MATERIAL SHOWN:
# # # #

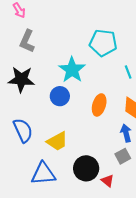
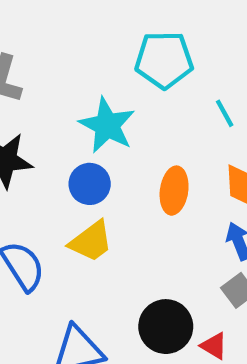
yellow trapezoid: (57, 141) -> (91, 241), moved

# # # #

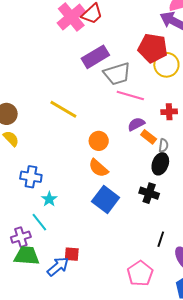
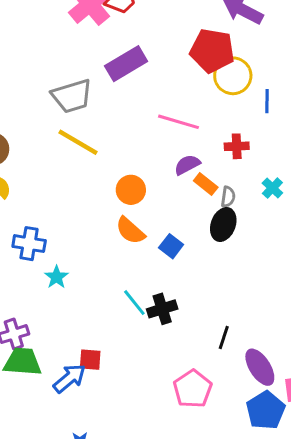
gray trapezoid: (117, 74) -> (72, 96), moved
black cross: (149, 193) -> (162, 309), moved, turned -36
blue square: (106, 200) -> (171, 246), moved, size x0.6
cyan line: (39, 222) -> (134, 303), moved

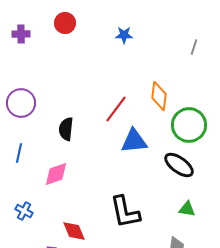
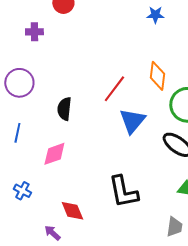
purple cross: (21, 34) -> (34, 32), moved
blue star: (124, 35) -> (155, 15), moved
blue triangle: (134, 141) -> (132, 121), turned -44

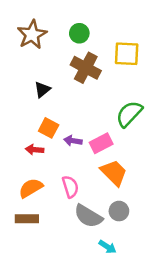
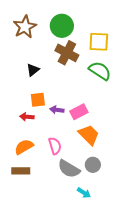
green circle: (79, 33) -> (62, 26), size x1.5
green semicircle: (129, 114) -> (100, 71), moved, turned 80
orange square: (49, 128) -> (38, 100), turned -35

# # # #

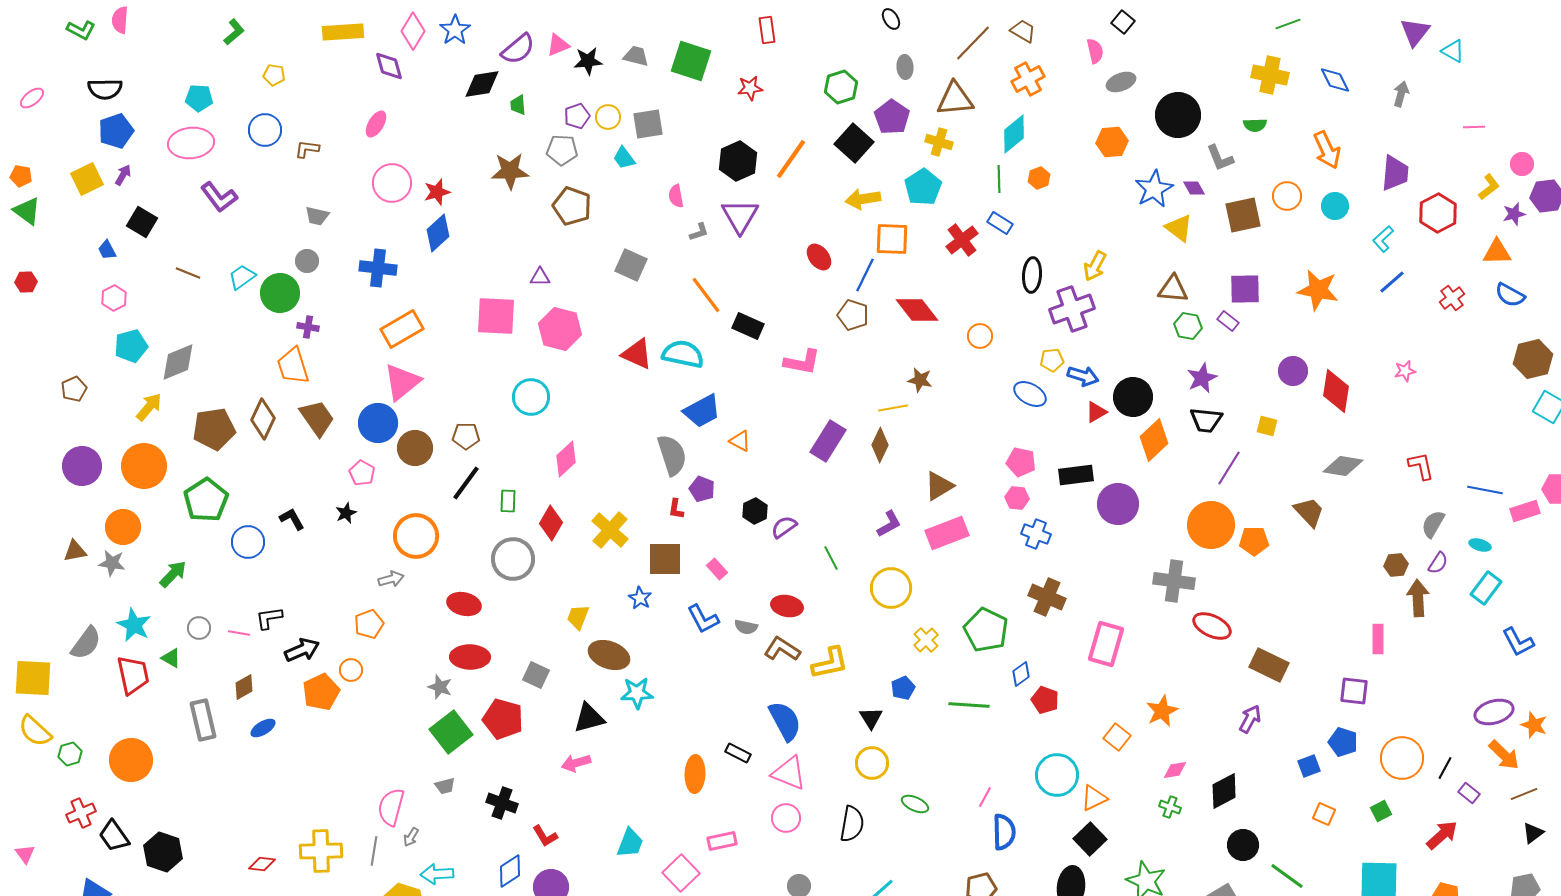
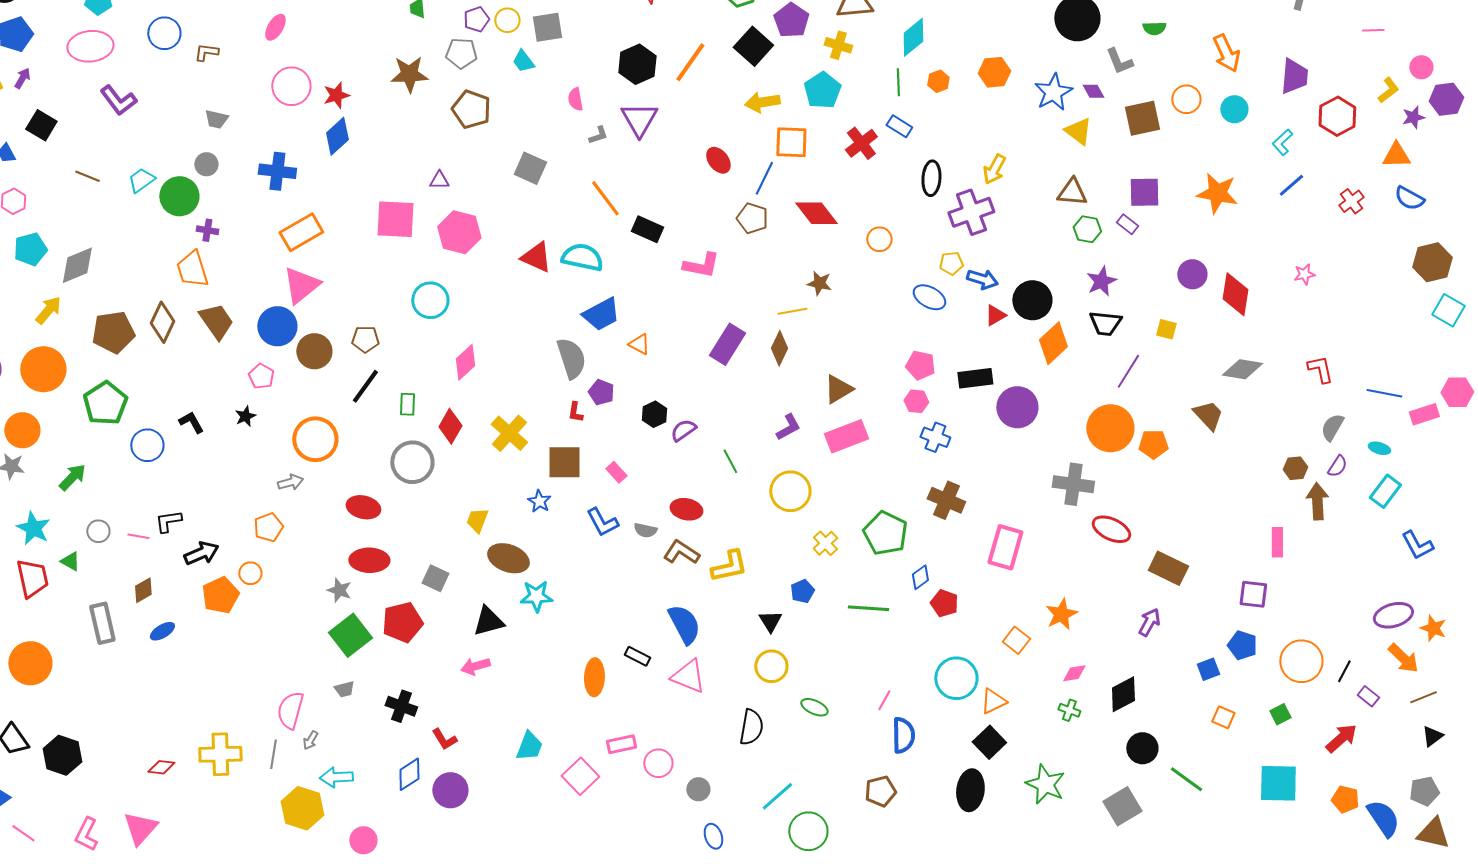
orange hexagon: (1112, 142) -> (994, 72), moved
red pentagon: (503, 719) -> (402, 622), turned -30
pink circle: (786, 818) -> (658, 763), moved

# # # #

WORK INSTRUCTIONS: What you return must match, character for character, the lines above from the one with "gray trapezoid: (117, 74) -> (72, 96), moved" through the one with "orange square: (49, 128)", minus any pictures.

WRITTEN ANSWER:
gray trapezoid: (117, 74) -> (72, 96), moved
black cross: (149, 193) -> (162, 309), moved, turned -36
blue square: (106, 200) -> (171, 246), moved, size x0.6
cyan line: (39, 222) -> (134, 303), moved

purple cross: (21, 34) -> (34, 32), moved
blue star: (124, 35) -> (155, 15), moved
blue triangle: (134, 141) -> (132, 121), turned -44

green circle: (79, 33) -> (62, 26), size x1.5
green semicircle: (129, 114) -> (100, 71), moved, turned 80
orange square: (49, 128) -> (38, 100), turned -35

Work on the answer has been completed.